- _EXERCISE OBJECTIVE_
Your answer should consist of each line below that includes the word "black".

- _SUPPLIED MATERIAL_
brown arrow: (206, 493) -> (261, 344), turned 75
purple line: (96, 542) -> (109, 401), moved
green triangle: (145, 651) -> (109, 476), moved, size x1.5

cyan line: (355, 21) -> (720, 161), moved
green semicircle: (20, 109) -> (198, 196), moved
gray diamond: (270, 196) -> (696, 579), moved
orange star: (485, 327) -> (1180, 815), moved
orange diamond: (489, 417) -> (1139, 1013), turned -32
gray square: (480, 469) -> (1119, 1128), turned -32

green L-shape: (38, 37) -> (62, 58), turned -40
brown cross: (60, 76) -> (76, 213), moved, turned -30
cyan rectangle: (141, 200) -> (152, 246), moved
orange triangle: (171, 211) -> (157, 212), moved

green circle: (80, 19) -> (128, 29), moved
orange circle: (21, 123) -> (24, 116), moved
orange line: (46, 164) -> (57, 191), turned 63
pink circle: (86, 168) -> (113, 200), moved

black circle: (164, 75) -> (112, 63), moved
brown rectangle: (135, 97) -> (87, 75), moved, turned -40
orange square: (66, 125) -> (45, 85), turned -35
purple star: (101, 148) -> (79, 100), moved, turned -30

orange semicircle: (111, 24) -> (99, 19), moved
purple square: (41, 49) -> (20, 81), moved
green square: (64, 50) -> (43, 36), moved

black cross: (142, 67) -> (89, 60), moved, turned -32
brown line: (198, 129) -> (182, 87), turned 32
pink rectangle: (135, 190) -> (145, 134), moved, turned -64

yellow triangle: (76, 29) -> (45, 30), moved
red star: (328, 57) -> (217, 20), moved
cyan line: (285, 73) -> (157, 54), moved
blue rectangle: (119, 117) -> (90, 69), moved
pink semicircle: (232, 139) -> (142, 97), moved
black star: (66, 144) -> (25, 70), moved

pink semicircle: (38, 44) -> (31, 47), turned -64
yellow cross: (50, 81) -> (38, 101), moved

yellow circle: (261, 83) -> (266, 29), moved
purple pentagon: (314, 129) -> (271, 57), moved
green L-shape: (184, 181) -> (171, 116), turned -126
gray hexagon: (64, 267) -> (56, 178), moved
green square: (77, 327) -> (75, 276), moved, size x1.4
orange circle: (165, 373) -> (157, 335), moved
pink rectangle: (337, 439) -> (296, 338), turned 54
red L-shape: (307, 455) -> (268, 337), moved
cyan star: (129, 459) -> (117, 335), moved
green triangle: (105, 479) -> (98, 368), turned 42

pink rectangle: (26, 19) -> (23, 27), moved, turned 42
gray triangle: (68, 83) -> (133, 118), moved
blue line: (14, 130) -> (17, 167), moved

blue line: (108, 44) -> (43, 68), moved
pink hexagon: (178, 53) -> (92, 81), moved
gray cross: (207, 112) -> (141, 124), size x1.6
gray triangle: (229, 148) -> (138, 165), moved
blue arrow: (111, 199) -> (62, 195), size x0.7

- _RESPONSE TO THIS EXERCISE_
black circle: (164, 75) -> (112, 63), moved
black cross: (142, 67) -> (89, 60), moved, turned -32
black star: (66, 144) -> (25, 70), moved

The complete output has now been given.